* _Your goal_:
Could you please output all of the data exactly, without the images?

* _Records shown_:
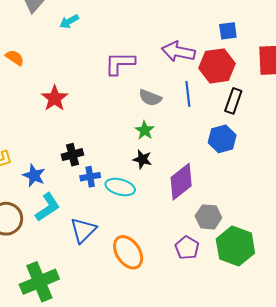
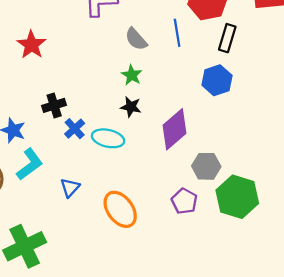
gray semicircle: (150, 98) -> (136, 39), turned 30
blue cross: (90, 177) -> (75, 129), turned -30
blue triangle: (83, 230) -> (70, 188), size x0.7

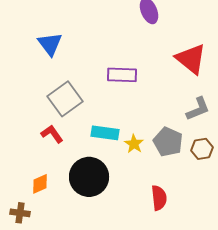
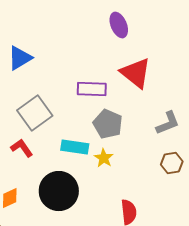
blue triangle: (50, 44) -> (20, 58), turned 36
red triangle: (191, 59) -> (136, 73), moved
gray pentagon: (168, 142) -> (108, 124), moved

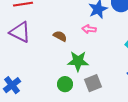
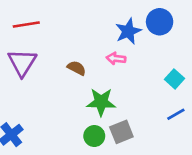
purple triangle: (20, 32) -> (22, 63), turned 35
green circle: (65, 84) -> (94, 136), moved

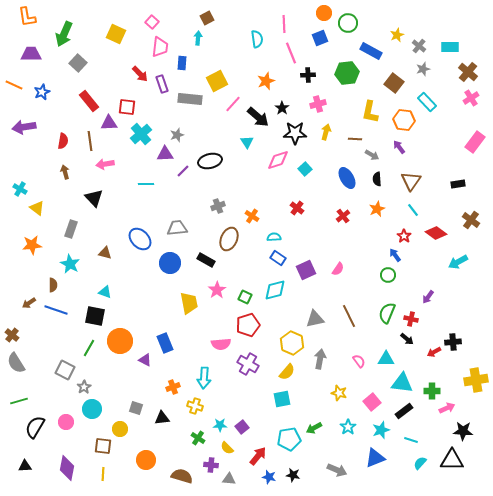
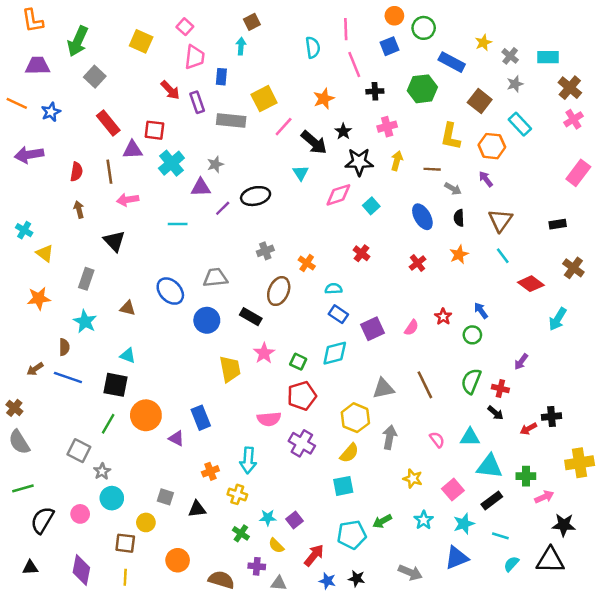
red star: (404, 236) -> (443, 317), moved
cyan arrow: (458, 262) -> (558, 319), turned -30

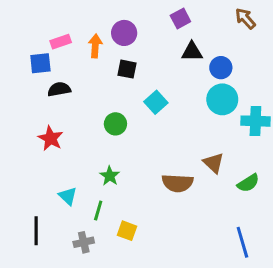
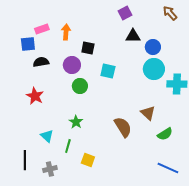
purple circle: (124, 33) -> (72, 65), moved
cyan square: (156, 102) -> (108, 71), turned -35
brown semicircle: (178, 183) -> (123, 127), turned -125
green semicircle: (248, 183) -> (165, 134), moved
gray cross: (84, 242) -> (50, 169), moved
blue line: (242, 242) -> (168, 168), turned -50

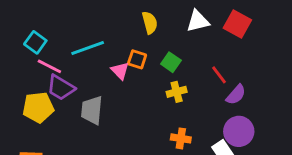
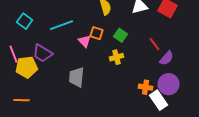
pink line: (49, 66) -> (14, 54), moved, turned 42
yellow cross: (177, 92) -> (117, 57), moved
gray trapezoid: (92, 110) -> (77, 77), moved
orange cross: (181, 138) -> (146, 87), moved

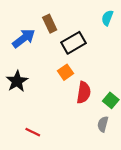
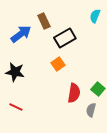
black star: (17, 81) -> (15, 72), turned -30
red semicircle: (84, 93) -> (74, 93), moved
red line: (33, 132) -> (16, 107), moved

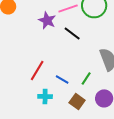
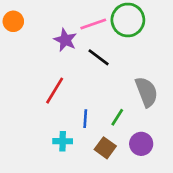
red line: (37, 70) -> (55, 91), moved
blue line: (62, 79) -> (85, 119), turned 64

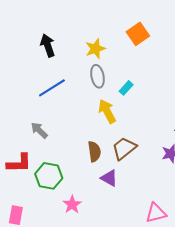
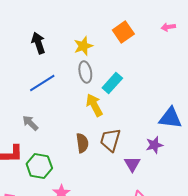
cyan rectangle: (126, 88) -> (112, 83), size x1.5
brown trapezoid: (124, 148) -> (110, 140), turned -35
purple triangle: (109, 178) -> (132, 164), moved, turned 30

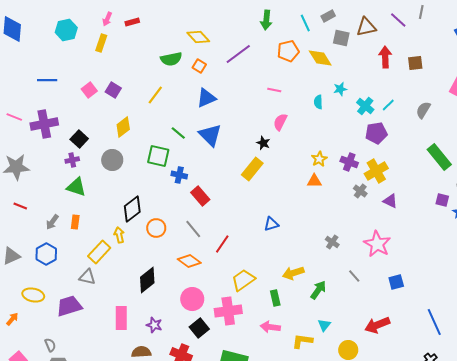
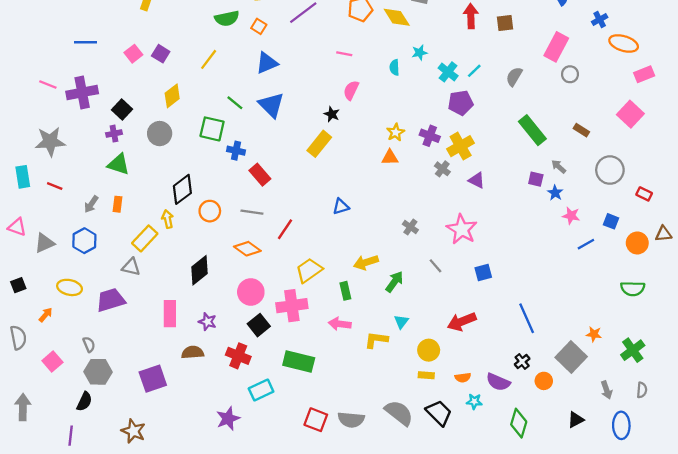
gray line: (193, 229) -> (252, 212), turned -42

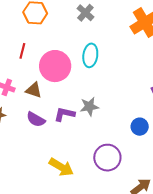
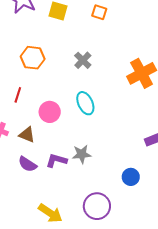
cyan ellipse: (90, 55) -> (85, 103), turned -35
pink circle: (55, 66) -> (50, 112), size x0.7

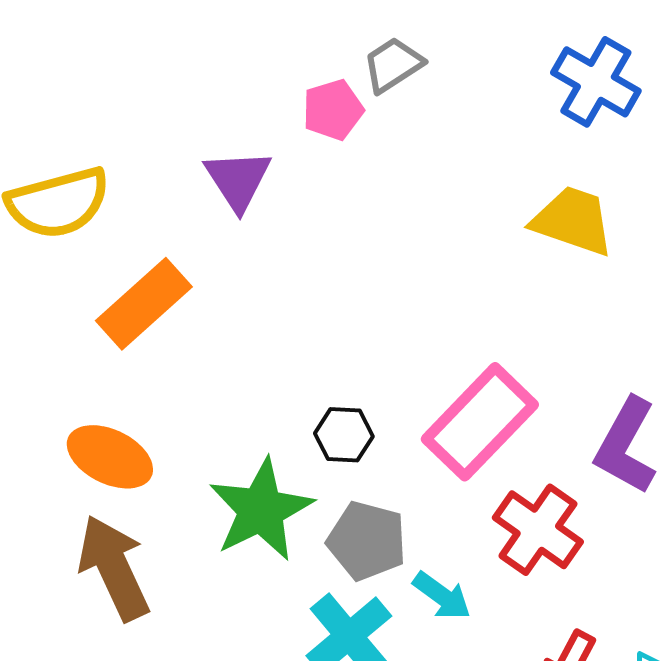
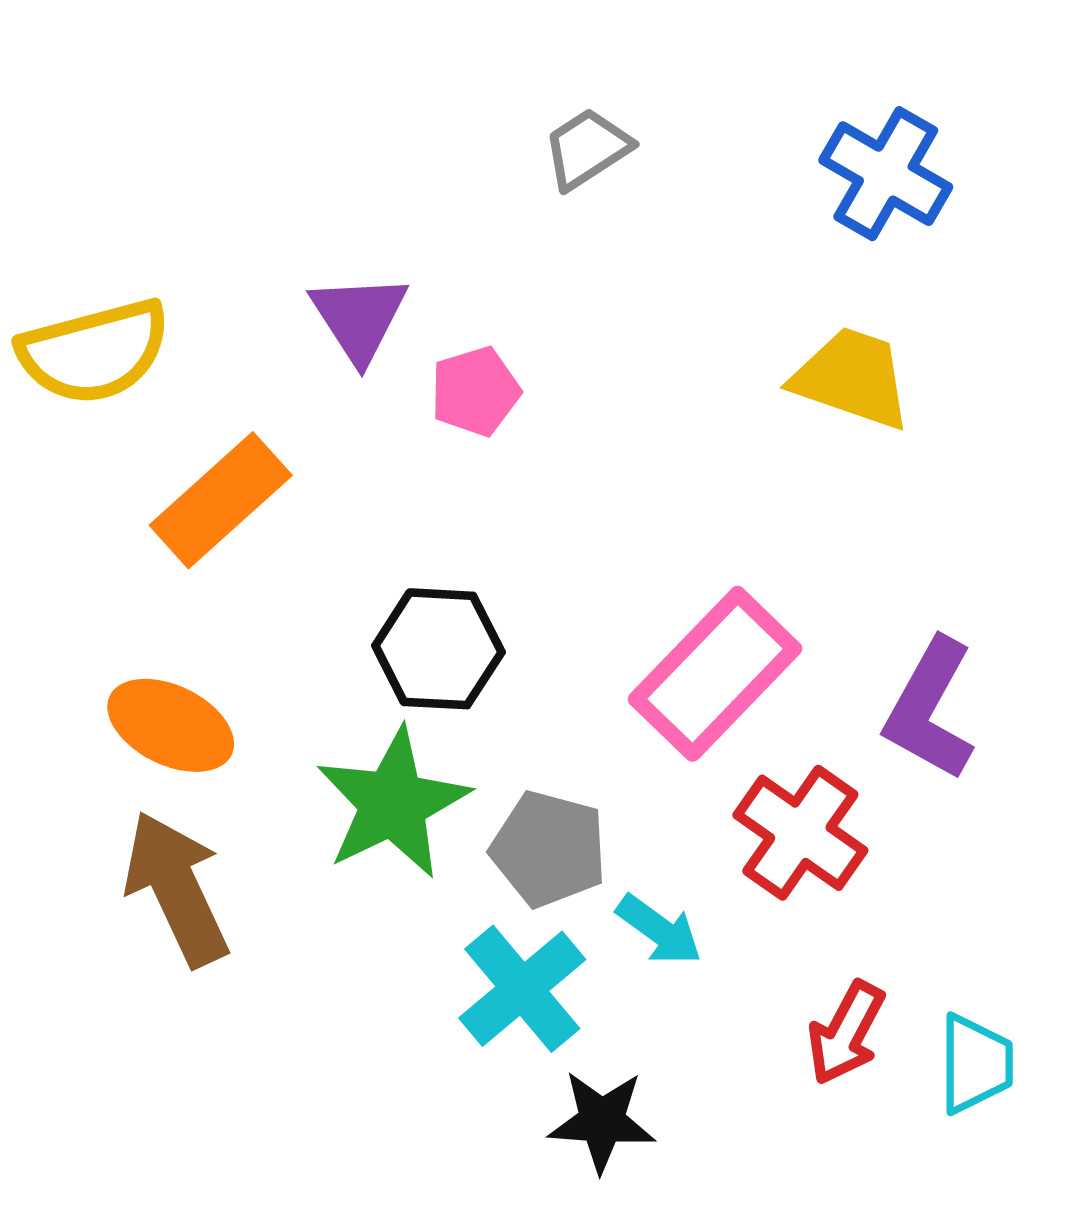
pink pentagon: (333, 110) -> (475, 391), moved
black hexagon: (344, 435) -> (438, 649), moved, size x1.5

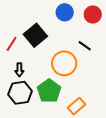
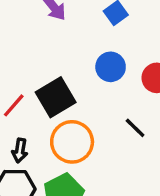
orange circle: (64, 63) -> (72, 142), moved

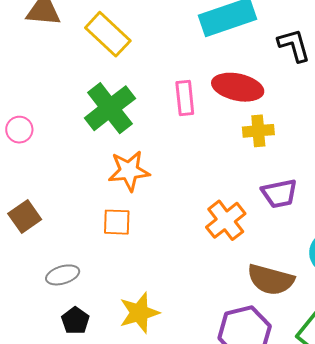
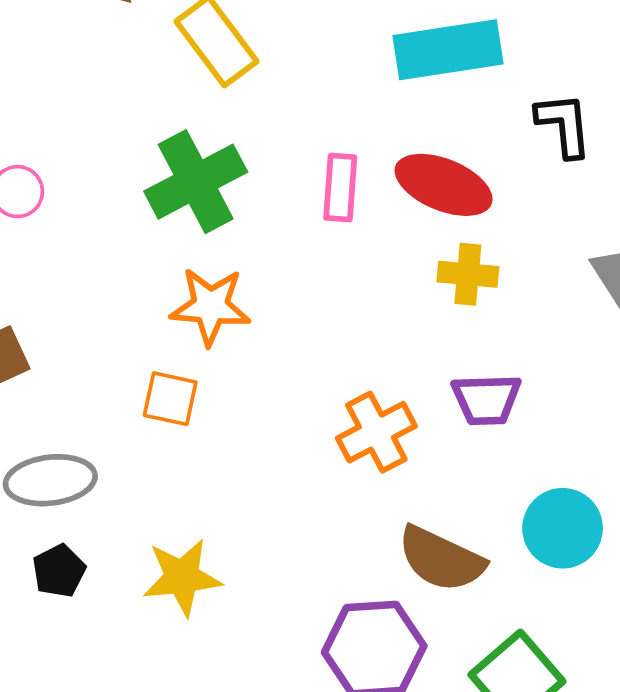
gray ellipse: (63, 275) -> (50, 480), size x1.4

* _Finished task_:
gray semicircle: (150, 98) -> (136, 39), turned 30
blue cross: (90, 177) -> (75, 129), turned -30
blue triangle: (83, 230) -> (70, 188), size x0.7

blue triangle: (50, 44) -> (20, 58), turned 36
red triangle: (191, 59) -> (136, 73), moved
gray pentagon: (168, 142) -> (108, 124), moved

purple triangle: (20, 32) -> (22, 63), turned 35
green circle: (65, 84) -> (94, 136), moved

red star: (404, 236) -> (443, 317), moved
cyan arrow: (458, 262) -> (558, 319), turned -30

purple circle: (124, 33) -> (72, 65), moved
cyan square: (156, 102) -> (108, 71), turned -35
brown semicircle: (178, 183) -> (123, 127), turned -125
green semicircle: (248, 183) -> (165, 134), moved
gray cross: (84, 242) -> (50, 169), moved
blue line: (242, 242) -> (168, 168), turned -50

pink line: (49, 66) -> (14, 54), moved, turned 42
yellow cross: (177, 92) -> (117, 57), moved
gray trapezoid: (92, 110) -> (77, 77), moved
orange cross: (181, 138) -> (146, 87), moved

black star: (17, 81) -> (15, 72), turned -30
red semicircle: (84, 93) -> (74, 93), moved
red line: (33, 132) -> (16, 107), moved

red line: (37, 70) -> (55, 91), moved
blue line: (62, 79) -> (85, 119), turned 64

cyan rectangle: (126, 88) -> (112, 83), size x1.5
brown trapezoid: (124, 148) -> (110, 140), turned -35
purple triangle: (109, 178) -> (132, 164), moved, turned 30

gray line: (193, 229) -> (252, 212), turned -42

cyan ellipse: (90, 55) -> (85, 103), turned -35
pink circle: (55, 66) -> (50, 112), size x0.7

pink pentagon: (333, 110) -> (475, 391), moved
black hexagon: (344, 435) -> (438, 649), moved, size x1.5

orange circle: (64, 63) -> (72, 142), moved

gray ellipse: (63, 275) -> (50, 480), size x1.4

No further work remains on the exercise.